= Problem requirements =
Find every line in the records below that holds the word "slope", and copy each one.

(Beginning of Supplied entries)

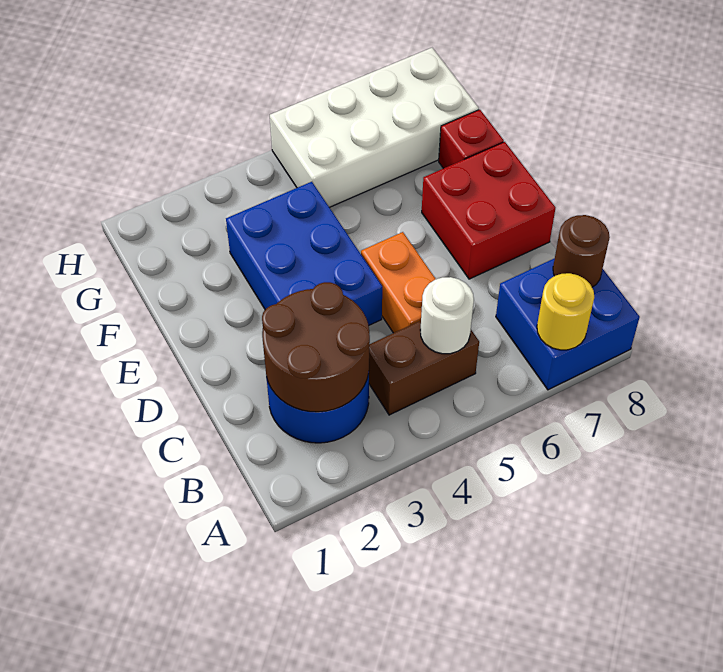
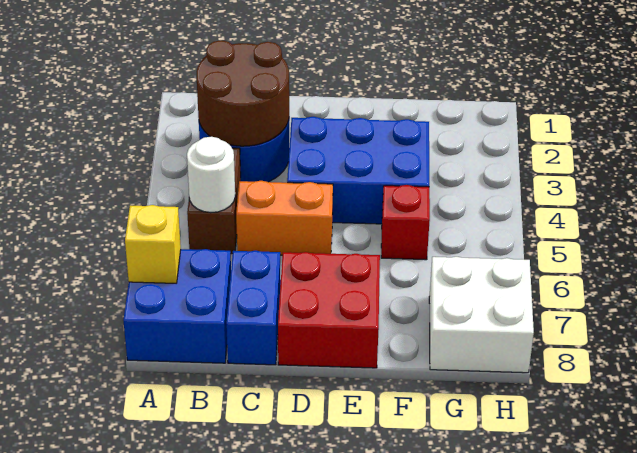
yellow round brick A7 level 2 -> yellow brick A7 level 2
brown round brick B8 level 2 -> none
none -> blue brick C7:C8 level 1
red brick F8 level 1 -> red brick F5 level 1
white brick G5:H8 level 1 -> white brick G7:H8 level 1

(End of Supplied entries)
(Beginning of Supplied entries)

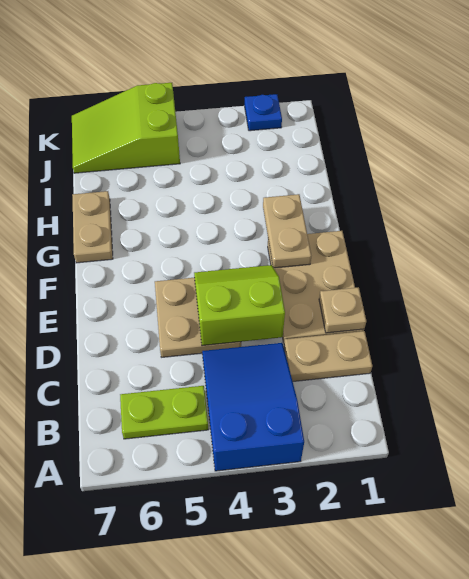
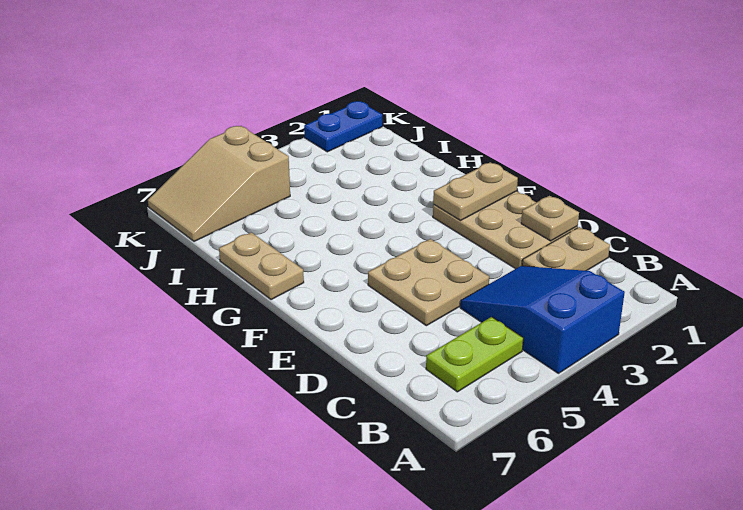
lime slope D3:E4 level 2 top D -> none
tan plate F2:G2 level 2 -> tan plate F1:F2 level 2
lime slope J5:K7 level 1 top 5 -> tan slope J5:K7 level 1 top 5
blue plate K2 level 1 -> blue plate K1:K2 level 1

(End of Supplied entries)
(Beginning of Supplied entries)

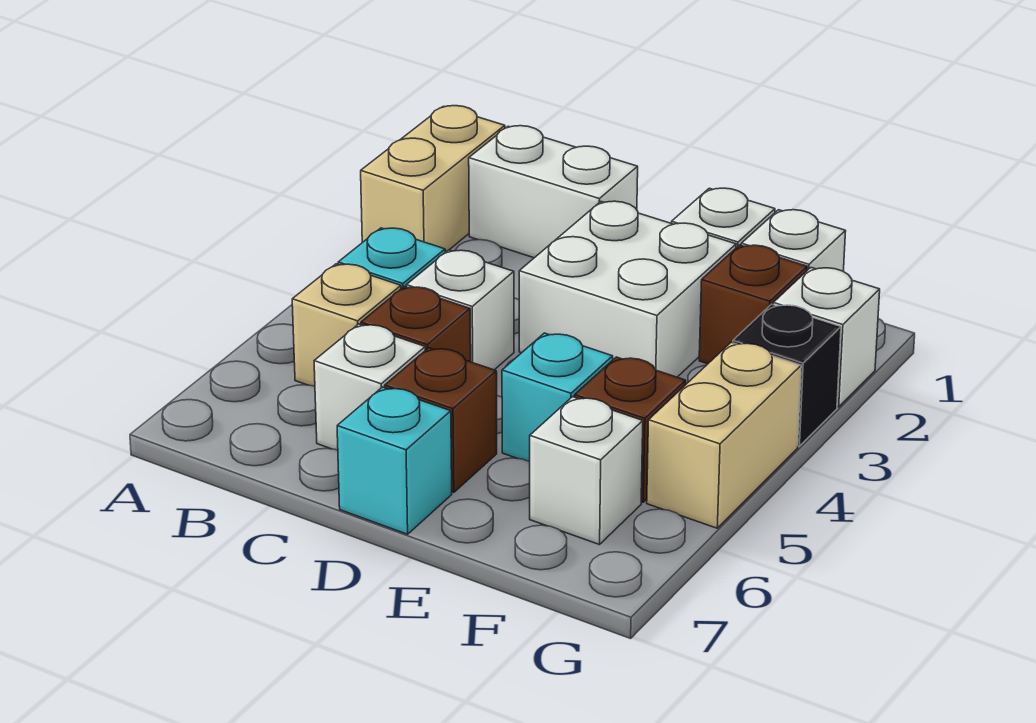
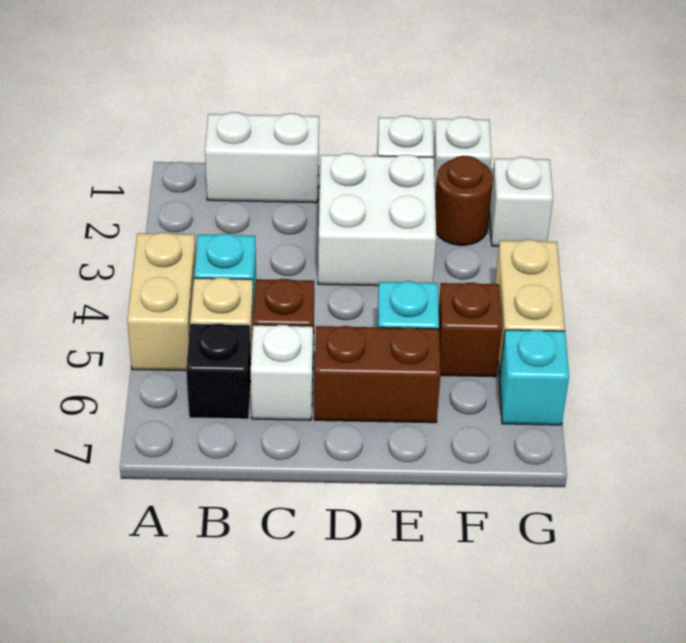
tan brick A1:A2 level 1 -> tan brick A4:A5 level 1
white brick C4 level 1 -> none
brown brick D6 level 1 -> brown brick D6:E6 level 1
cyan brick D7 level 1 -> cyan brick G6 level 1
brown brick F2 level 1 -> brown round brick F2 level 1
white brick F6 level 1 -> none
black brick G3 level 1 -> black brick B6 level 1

(End of Supplied entries)

= Answer to this exercise =
lime slope D3:E4 level 2 top D -> none
lime slope J5:K7 level 1 top 5 -> tan slope J5:K7 level 1 top 5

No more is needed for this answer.